**Task brief:**
Exactly the lines from the one with "black light bulb: 2 -> 3" to the end of the entries should appear in your answer, retyped word for word.
*** Begin section ***
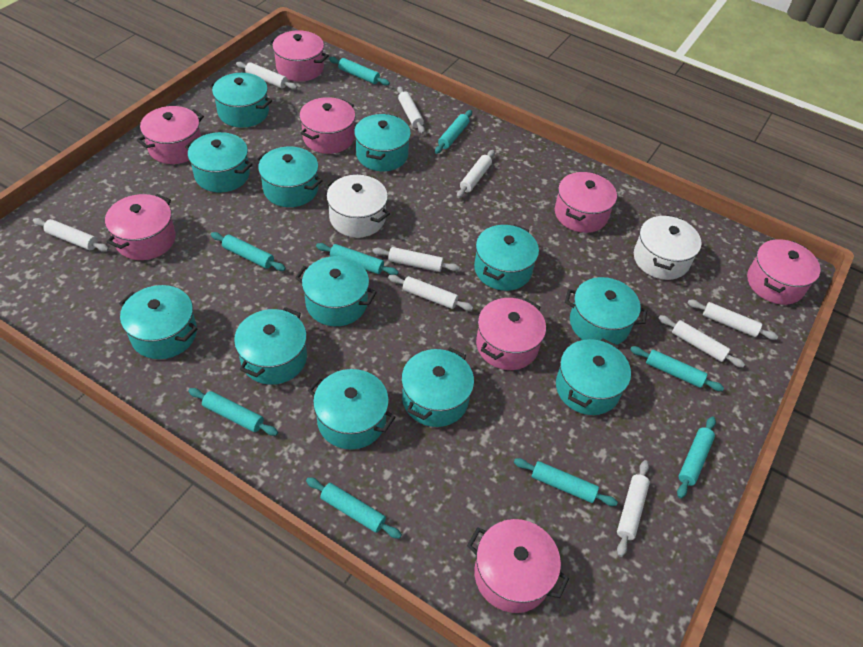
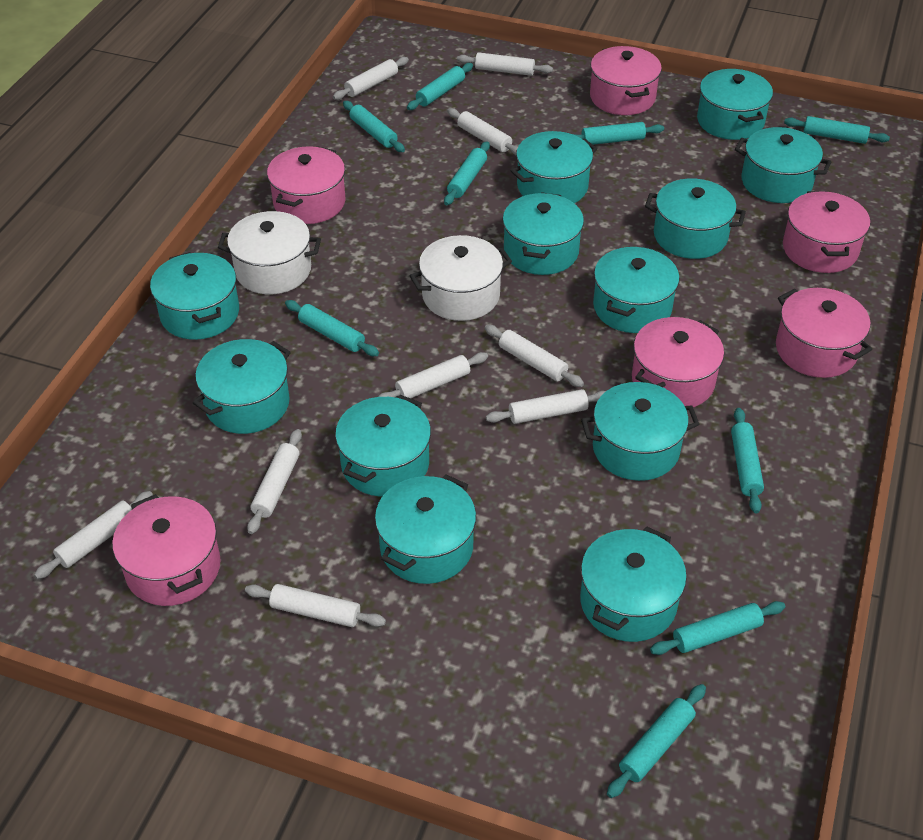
pink pot: 8 -> 6

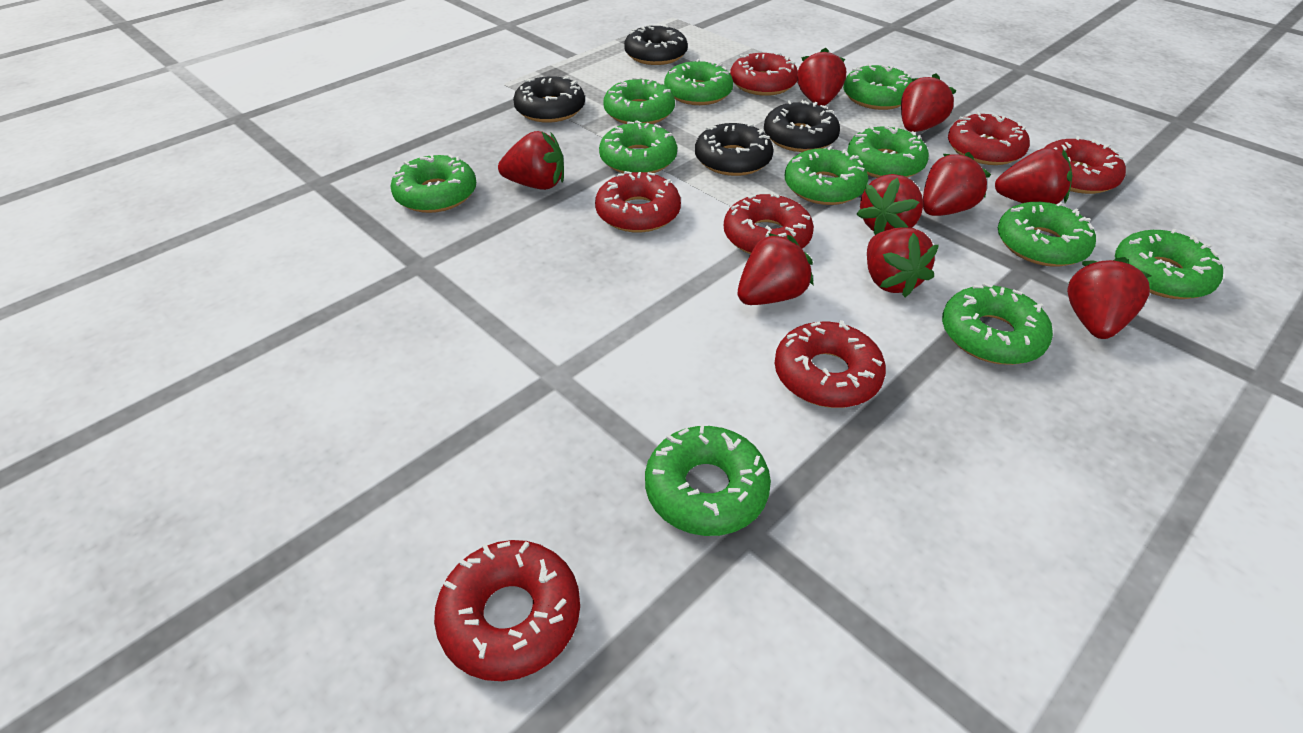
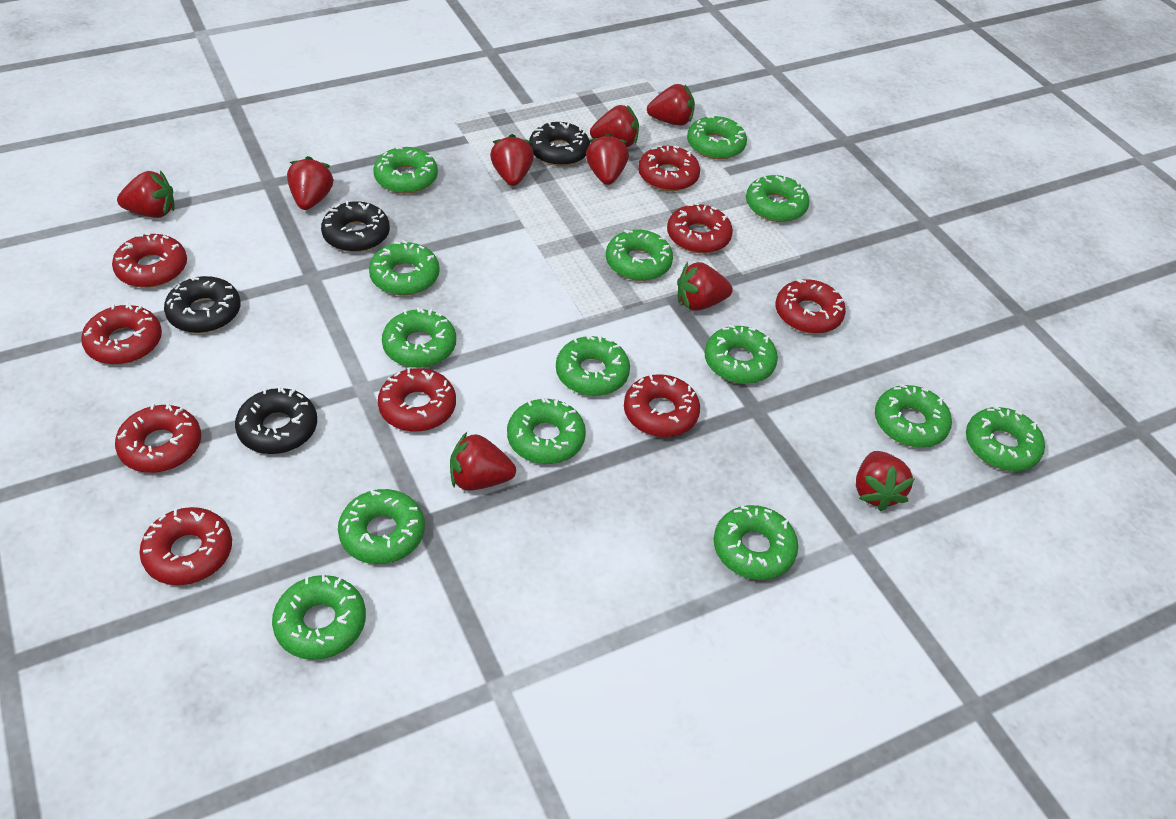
green donut: 11 -> 14
red donut: 7 -> 9

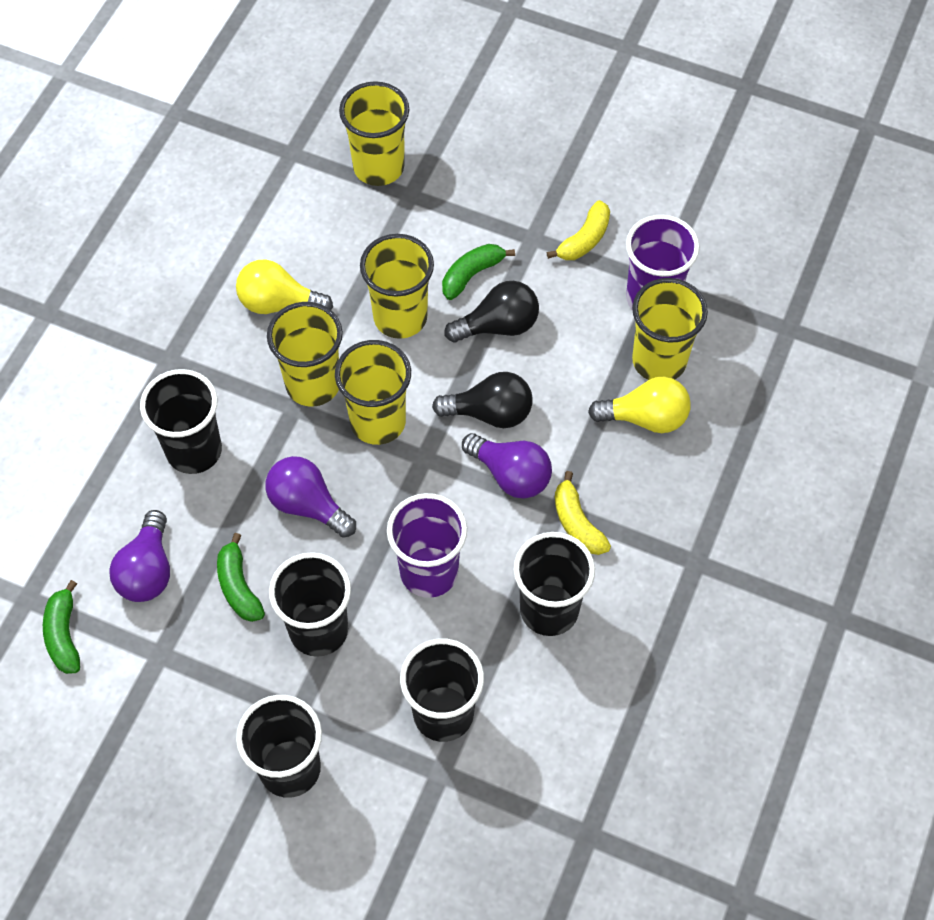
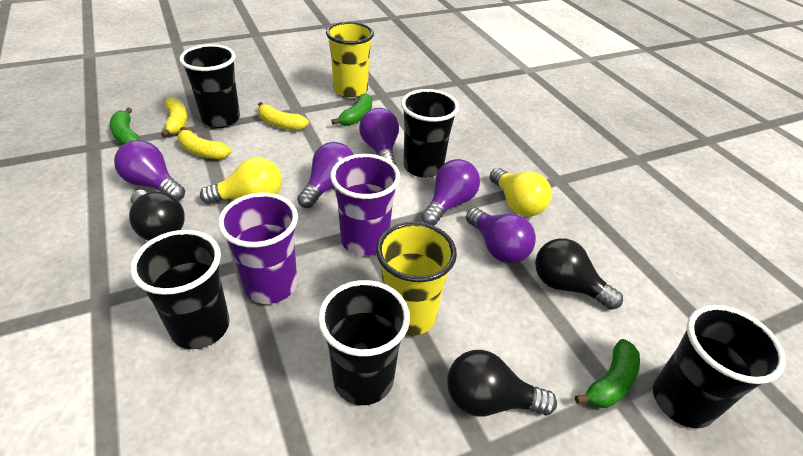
black light bulb: 2 -> 3
purple light bulb: 3 -> 5
yellow banana: 2 -> 3
yellow cup: 5 -> 2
*** End section ***
**Solution below:**
black light bulb: 2 -> 3
purple light bulb: 3 -> 5
yellow banana: 2 -> 3
yellow cup: 5 -> 2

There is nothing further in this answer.